Aim of the exercise. Would you return the data exactly as given, except for its pictures?

[Spatial reasoning data]
----
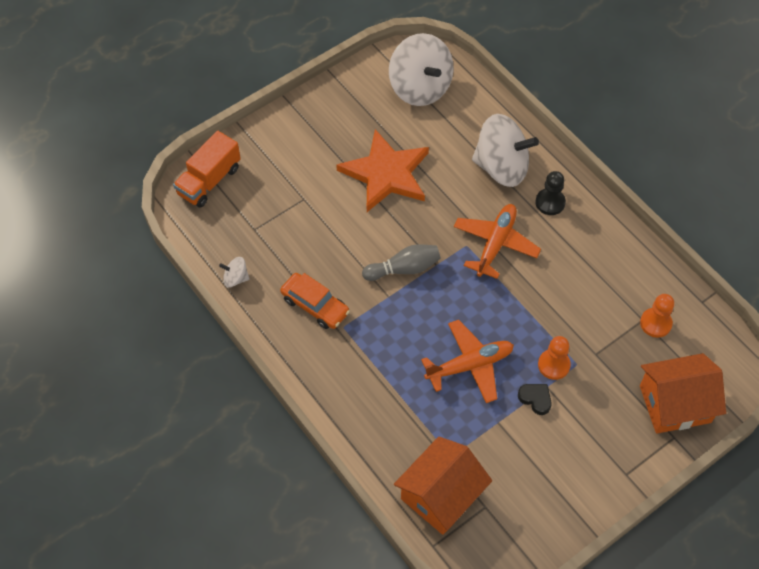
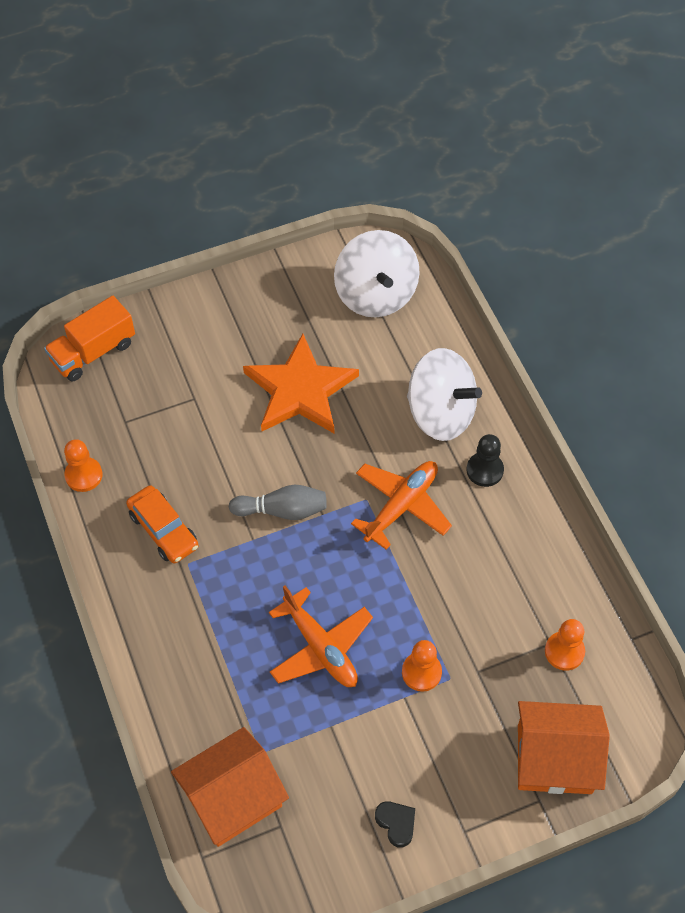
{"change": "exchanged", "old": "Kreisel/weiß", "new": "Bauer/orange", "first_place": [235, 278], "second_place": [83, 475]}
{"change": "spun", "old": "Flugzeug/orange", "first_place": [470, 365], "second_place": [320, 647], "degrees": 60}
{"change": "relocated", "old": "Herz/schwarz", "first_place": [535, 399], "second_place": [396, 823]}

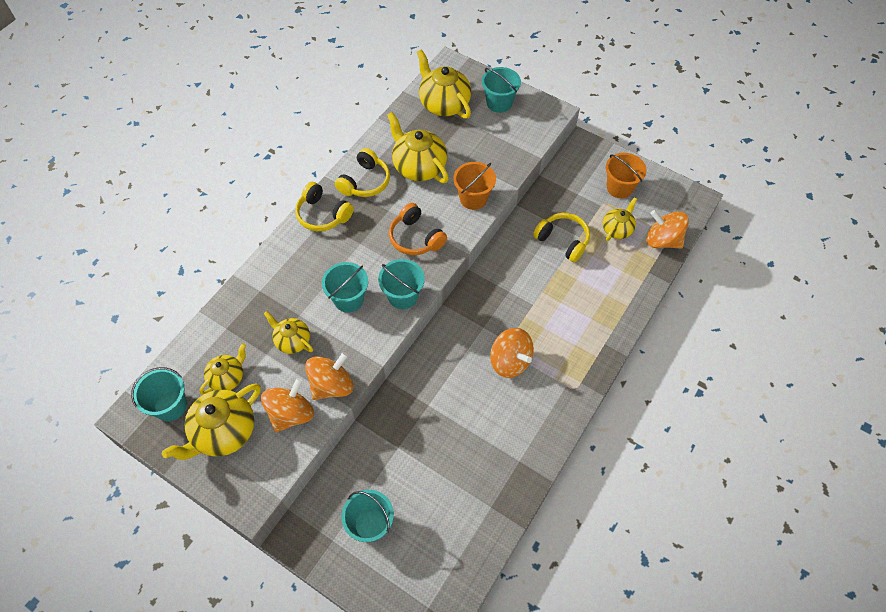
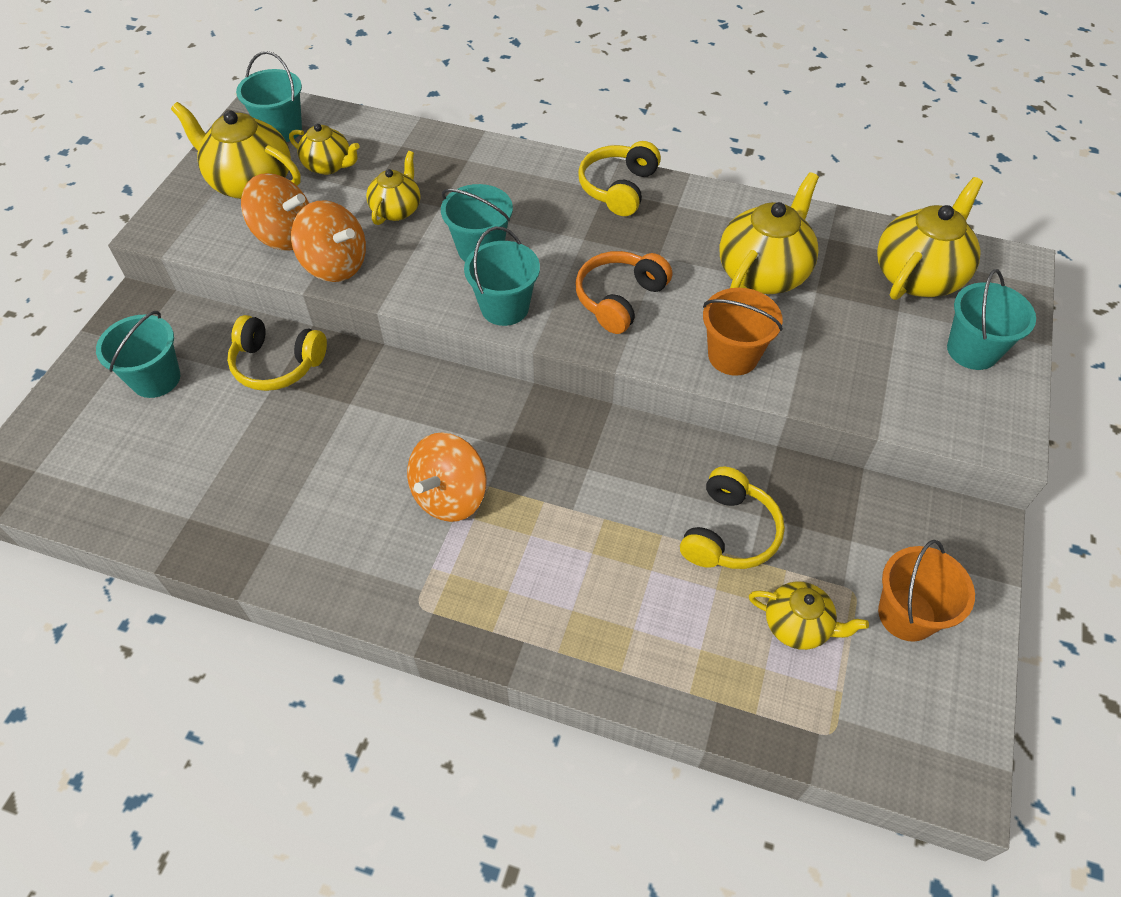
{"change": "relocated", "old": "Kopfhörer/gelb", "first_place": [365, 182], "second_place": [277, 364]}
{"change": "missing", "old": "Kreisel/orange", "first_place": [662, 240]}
----
Solution below.
{"change": "exchanged", "old": "Kreisel/weiß", "new": "Bauer/orange", "first_place": [235, 278], "second_place": [83, 475]}
{"change": "spun", "old": "Flugzeug/orange", "first_place": [470, 365], "second_place": [320, 647], "degrees": 60}
{"change": "relocated", "old": "Herz/schwarz", "first_place": [535, 399], "second_place": [396, 823]}

{"change": "relocated", "old": "Kopfhörer/gelb", "first_place": [365, 182], "second_place": [277, 364]}
{"change": "missing", "old": "Kreisel/orange", "first_place": [662, 240]}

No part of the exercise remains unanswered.